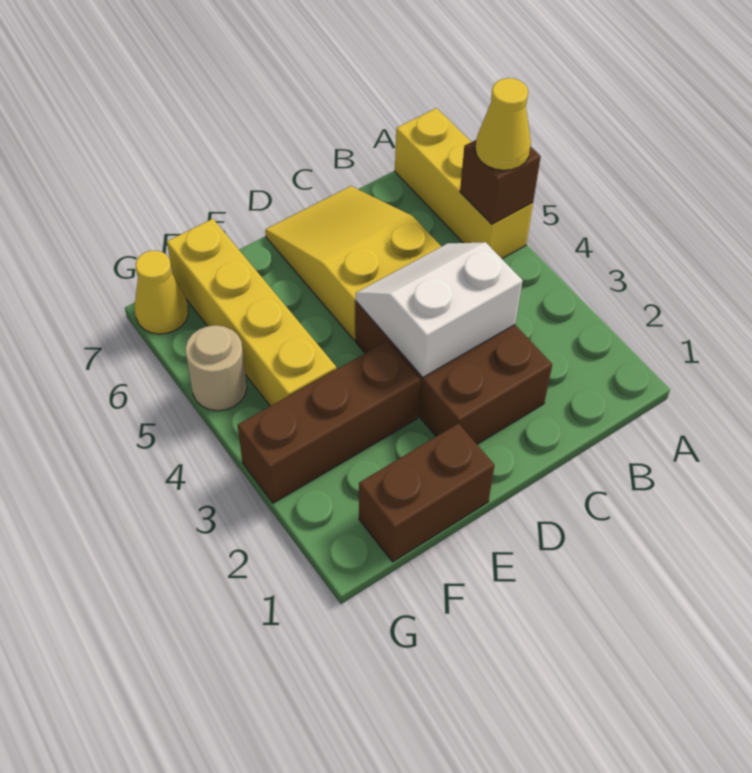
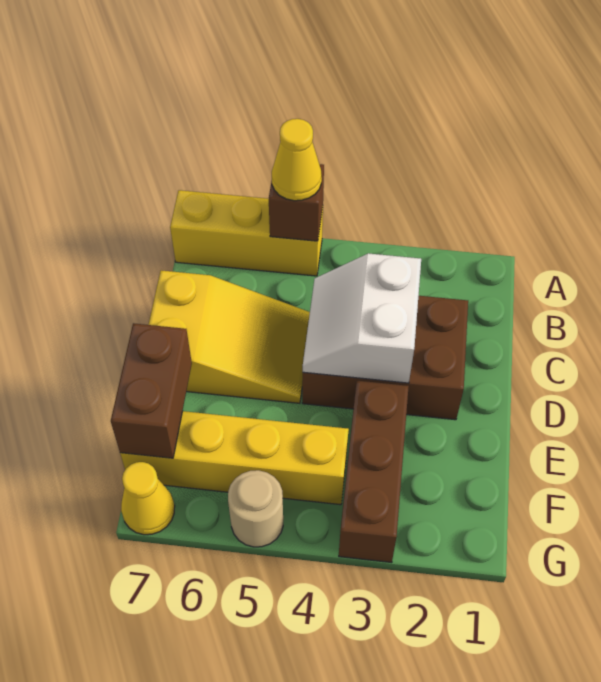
yellow 2x3 slope [265,186,441,340] -> yellow 2x3 slope turned to [149,270,310,403]
brown 1x2 brick [359,423,495,562] -> brown 1x2 brick moved to [111,323,192,458]

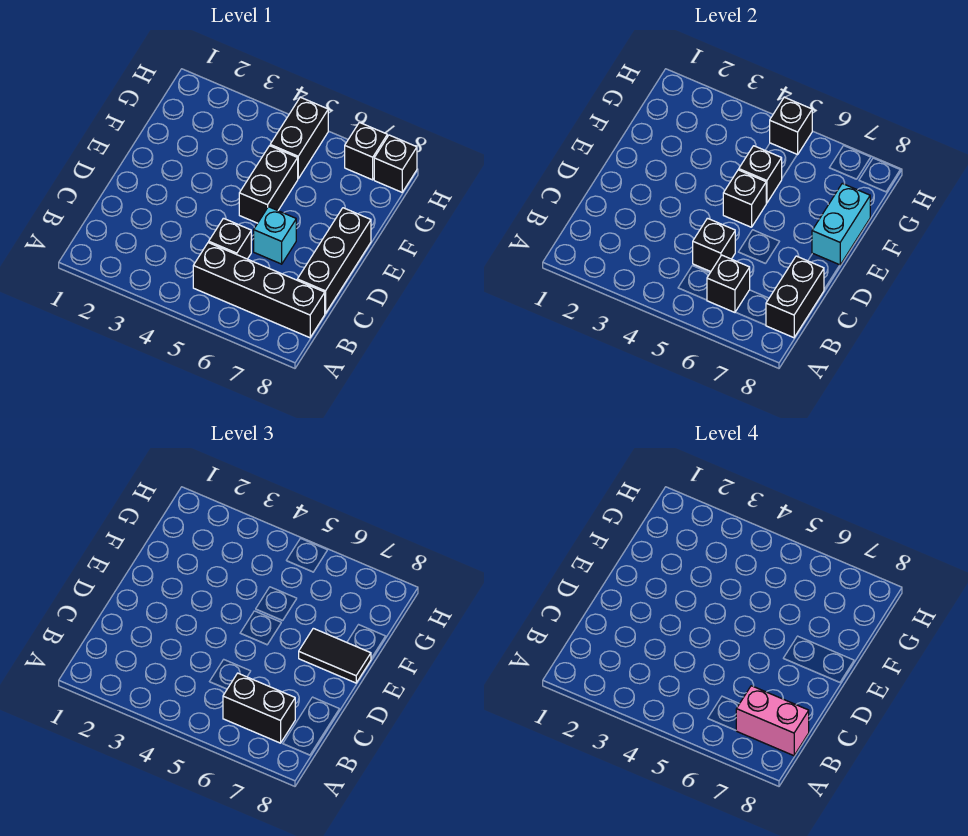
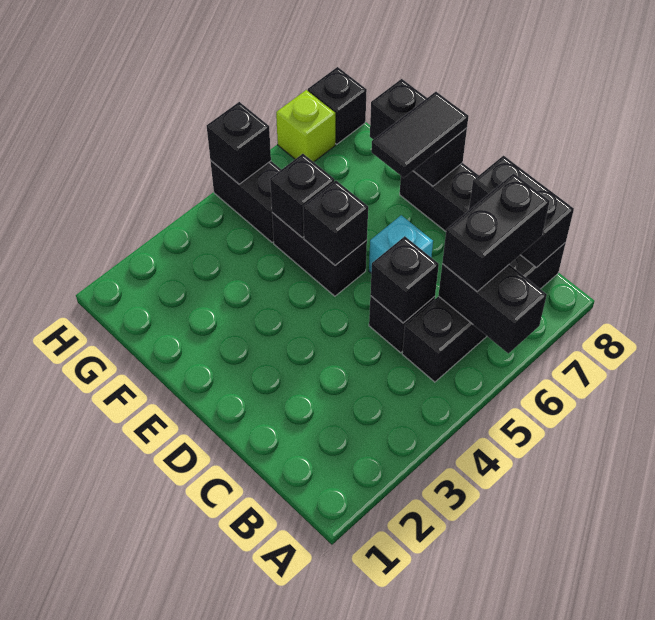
black 1x1 brick [707,255,750,312] -> black 1x2 brick [438,264,547,353]
pink 1x2 brick [736,686,809,756] -> none
cyan 1x2 brick [812,183,870,265] -> black 1x2 brick [370,79,467,186]
black 1x1 brick [345,122,387,180] -> lime 1x1 brick [276,90,335,162]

**What is being asked:** Find every line in the records that has the string "black", then state how many there are and nothing else.

**Solution for this task:** 3